→ Exercise
For the entries below, how many lines contain the word "pink"? Reply with the number and nothing else.

##############################

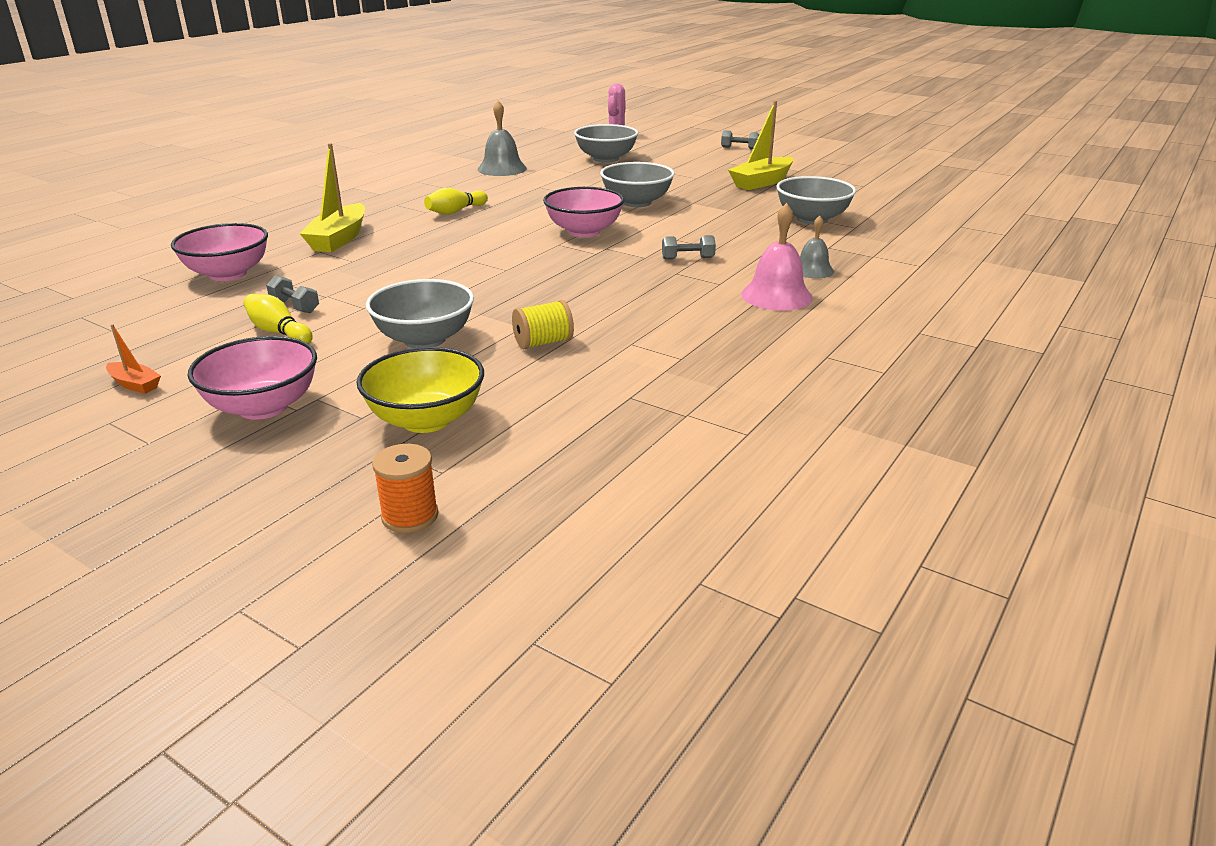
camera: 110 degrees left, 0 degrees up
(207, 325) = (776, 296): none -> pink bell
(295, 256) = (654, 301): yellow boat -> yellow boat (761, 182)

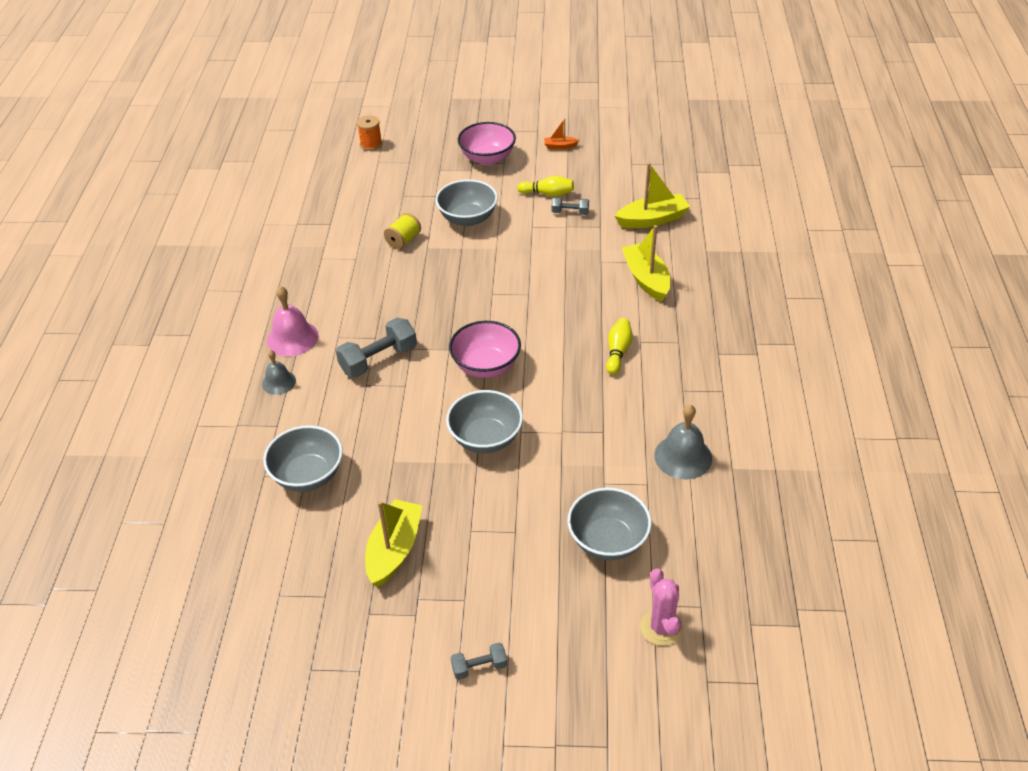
camera: 150 degrees right, 15 degrees up
(228, 274) = (652, 219): pink bowl -> yellow boat
(426, 420) = (410, 178): yellow bowl -> none
(688, 258) = (378, 360): grey dumbbell -> grey dumbbell, size x1.84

##############################

→ Answer box
2